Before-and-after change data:

══════════

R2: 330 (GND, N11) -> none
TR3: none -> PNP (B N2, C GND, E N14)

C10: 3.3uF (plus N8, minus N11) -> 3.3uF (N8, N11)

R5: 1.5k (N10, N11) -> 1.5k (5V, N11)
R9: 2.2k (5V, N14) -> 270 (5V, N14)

══════════

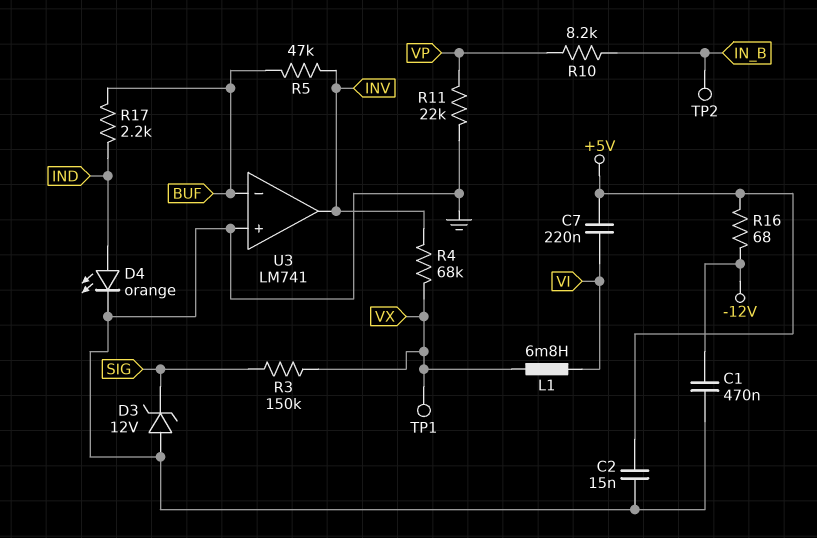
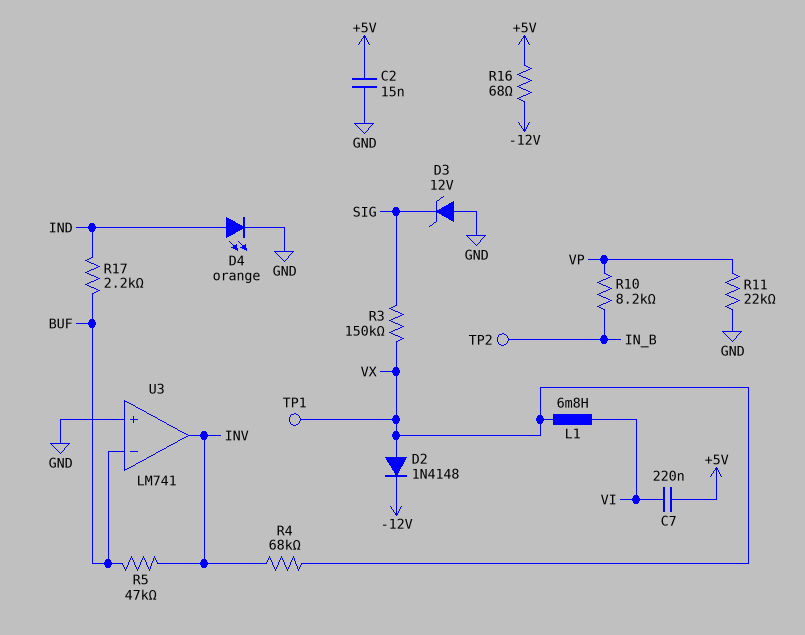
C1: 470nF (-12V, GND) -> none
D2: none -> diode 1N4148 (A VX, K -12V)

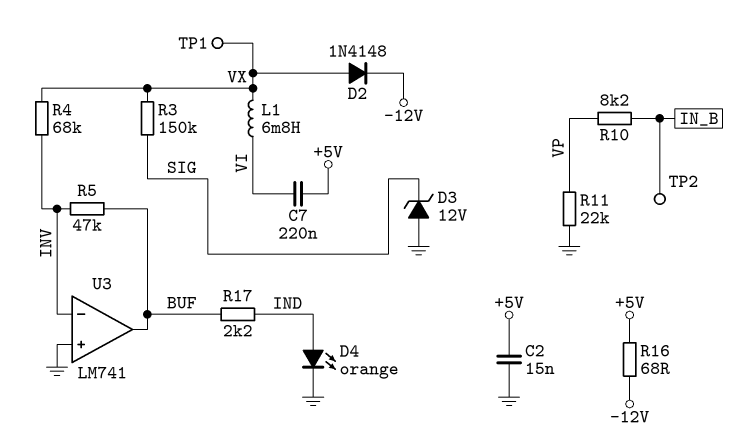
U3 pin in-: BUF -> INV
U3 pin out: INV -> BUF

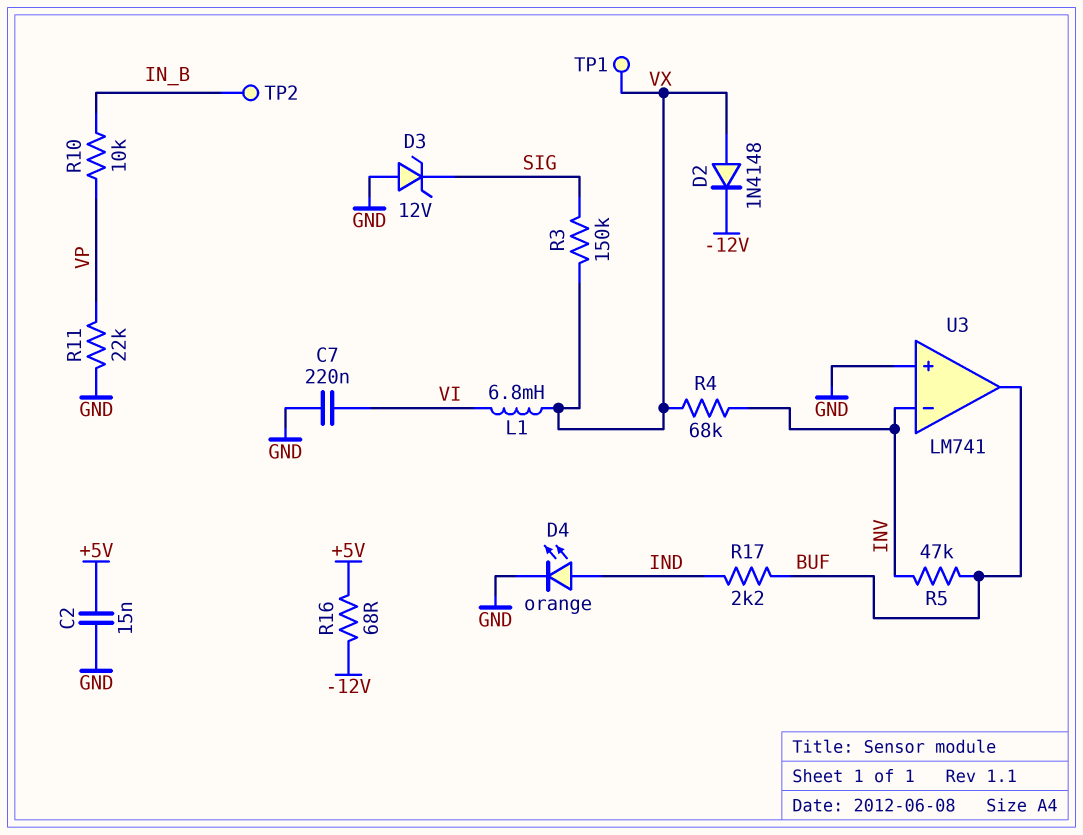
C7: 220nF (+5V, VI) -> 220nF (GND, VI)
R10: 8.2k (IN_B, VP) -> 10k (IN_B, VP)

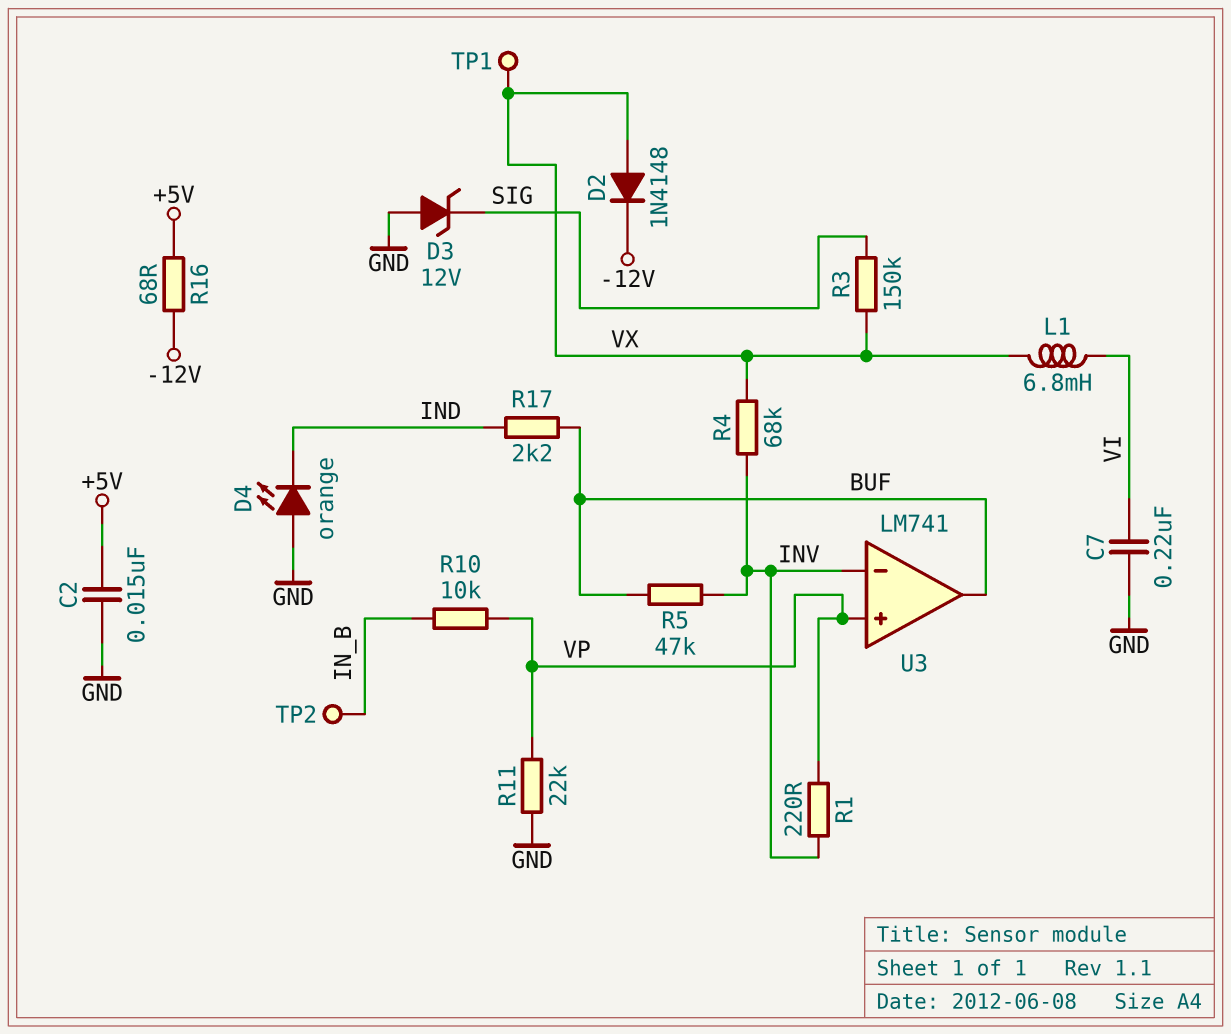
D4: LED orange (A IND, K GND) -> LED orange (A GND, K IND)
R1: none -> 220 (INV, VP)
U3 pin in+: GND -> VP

══════════

Please report only the number of lines above that include "none".

Exercise answer:
5